WHAT TO WORK ON: Once the pictures are set aside, output all the records exactly.

#### EXERCISE DATA

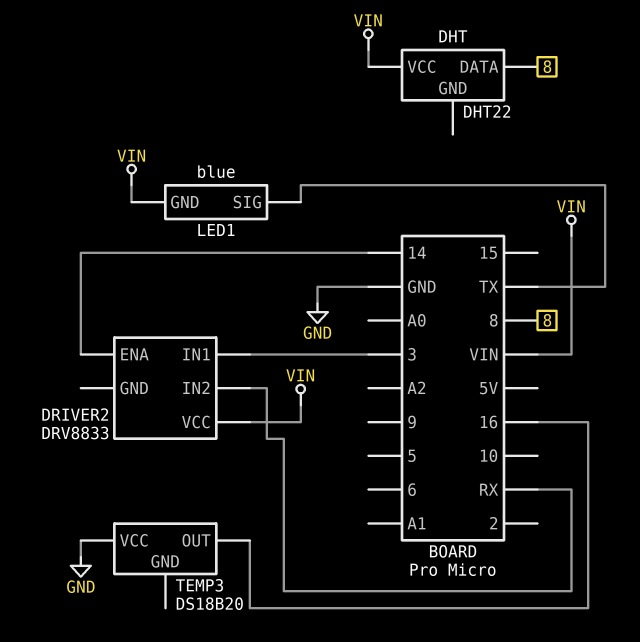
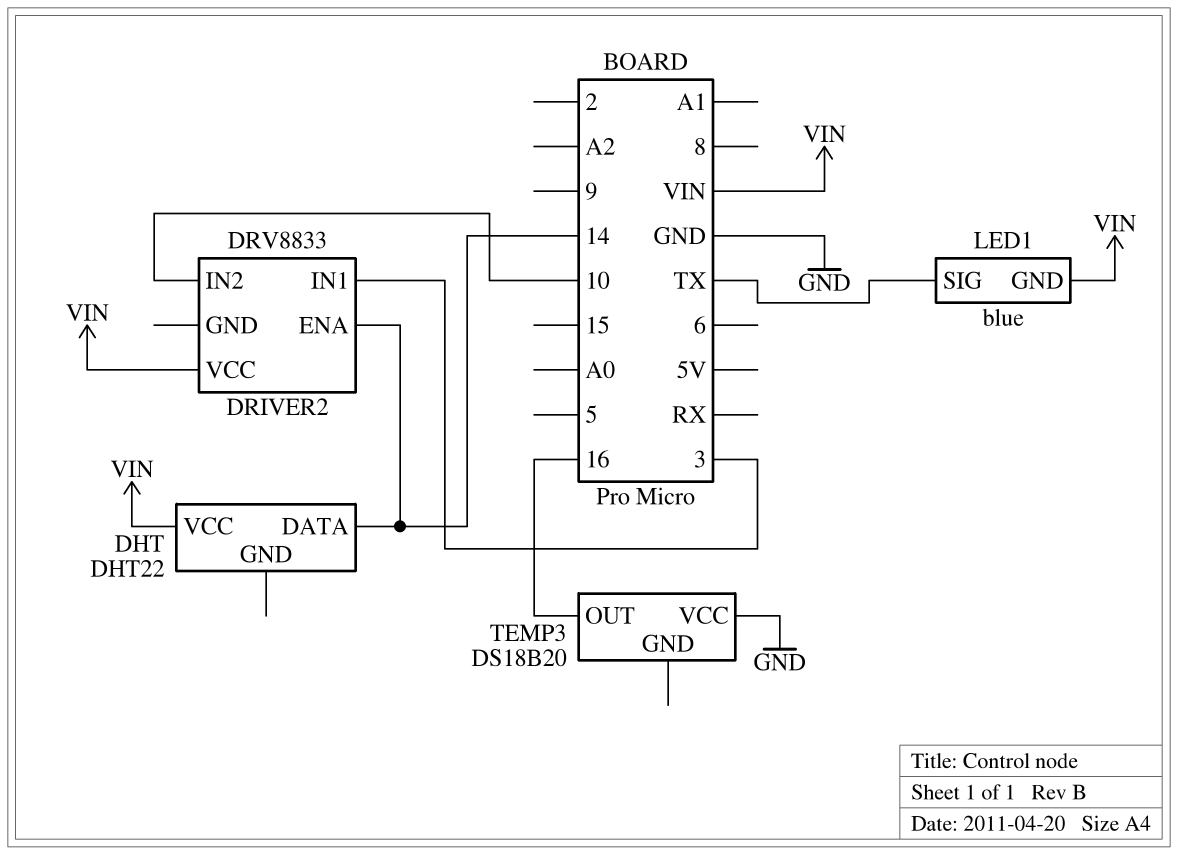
DHT pin DATA: 8 -> 14
DRIVER2 pin IN2: RX -> 10

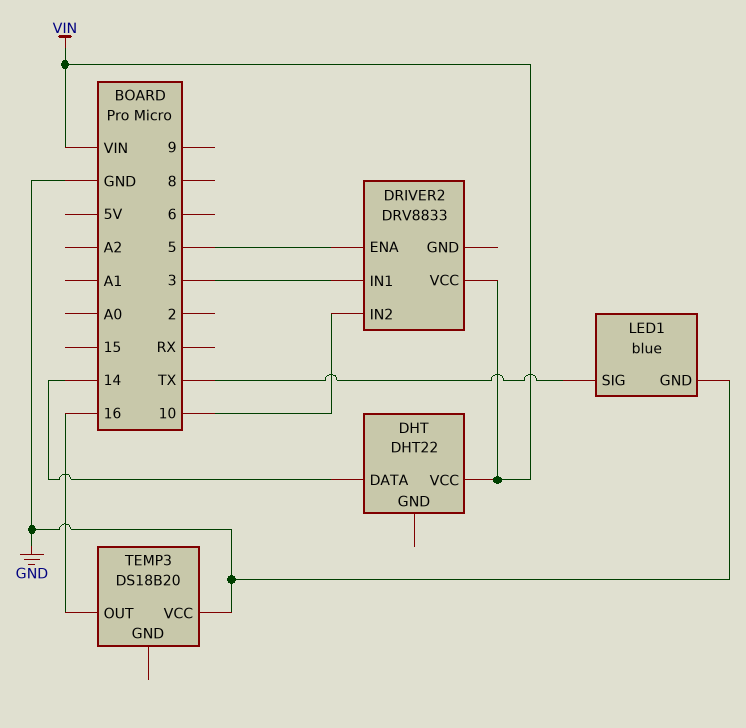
DRIVER2 pin ENA: 14 -> 5
LED1 pin GND: VIN -> GND

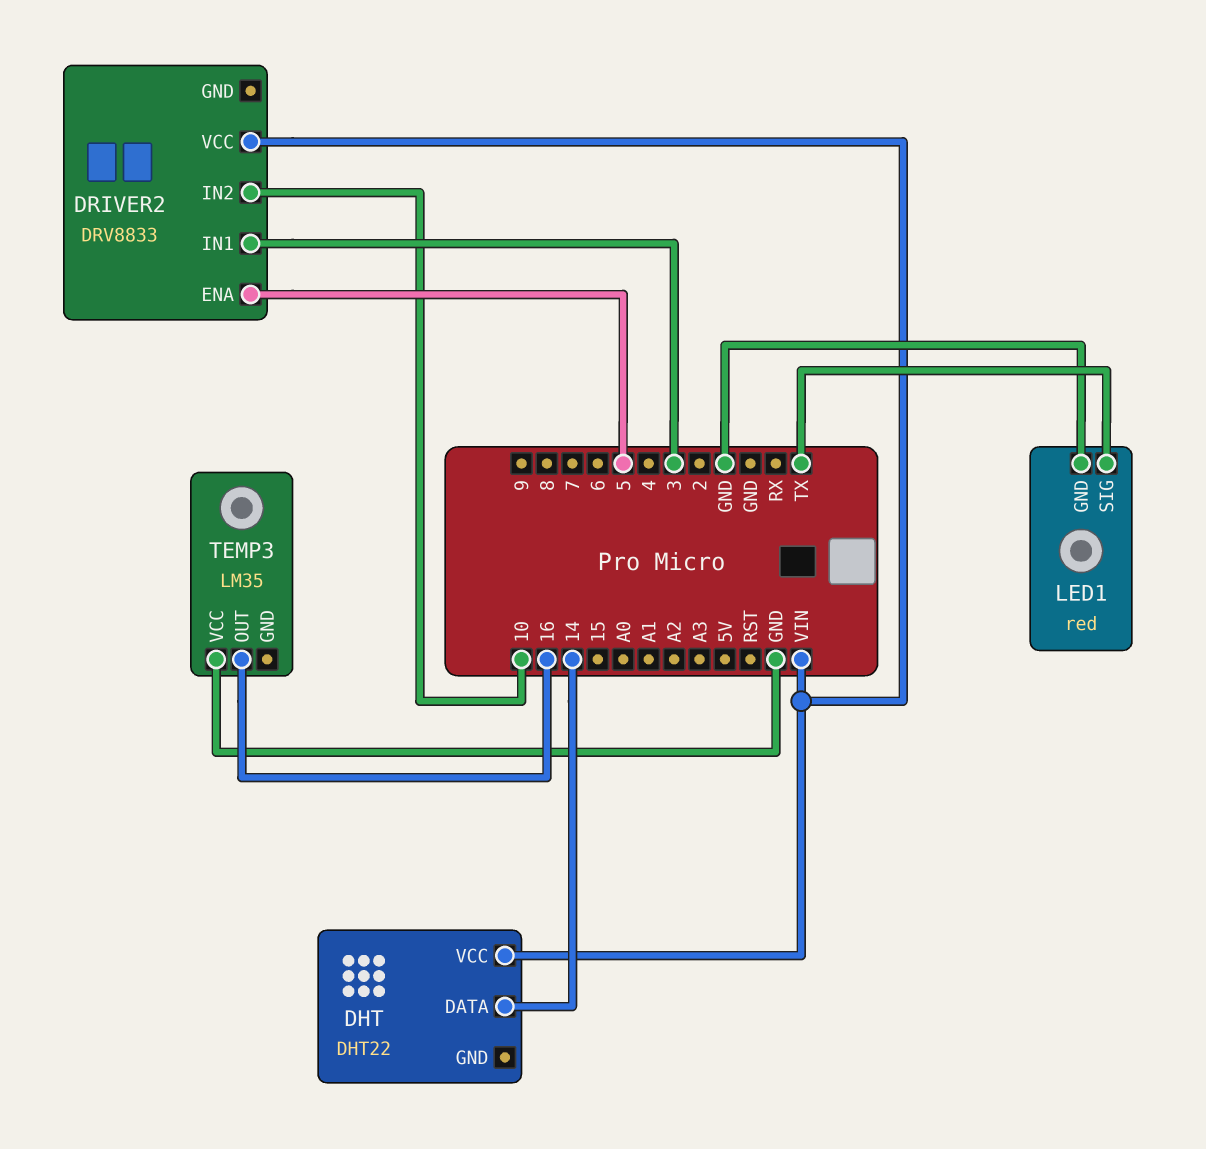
LED1: blue -> red
TEMP3: DS18B20 -> LM35

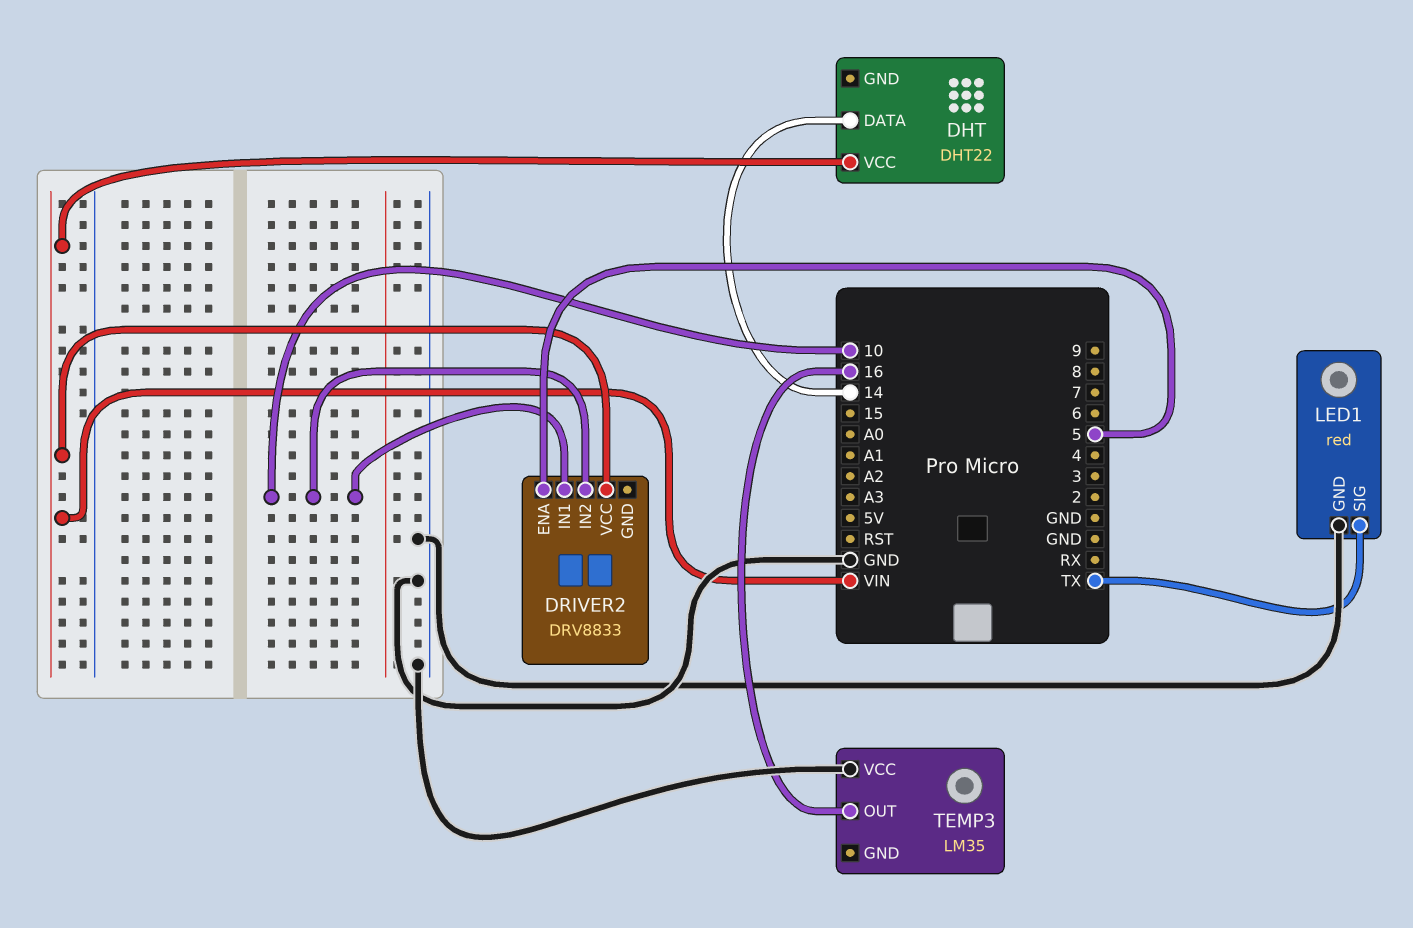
DRIVER2 pin IN1: 3 -> 10

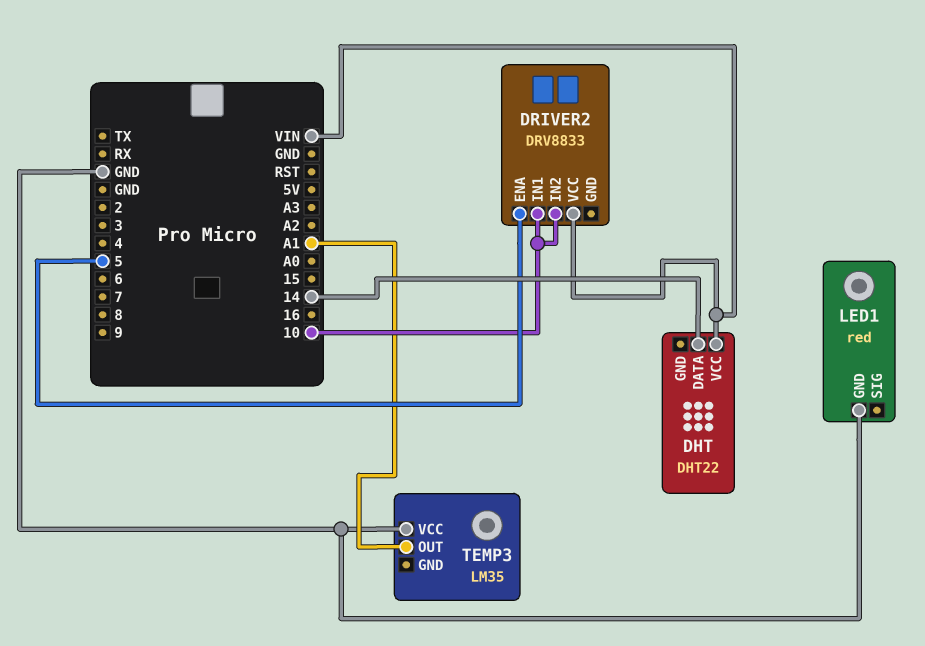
LED1 pin SIG: TX -> none
TEMP3 pin OUT: 16 -> A1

########

EXERCISE RESPONSE:
DHT pin DATA: 8 -> 14
DRIVER2 pin IN2: RX -> 10

DRIVER2 pin ENA: 14 -> 5
LED1 pin GND: VIN -> GND

LED1: blue -> red
TEMP3: DS18B20 -> LM35

DRIVER2 pin IN1: 3 -> 10

LED1 pin SIG: TX -> none
TEMP3 pin OUT: 16 -> A1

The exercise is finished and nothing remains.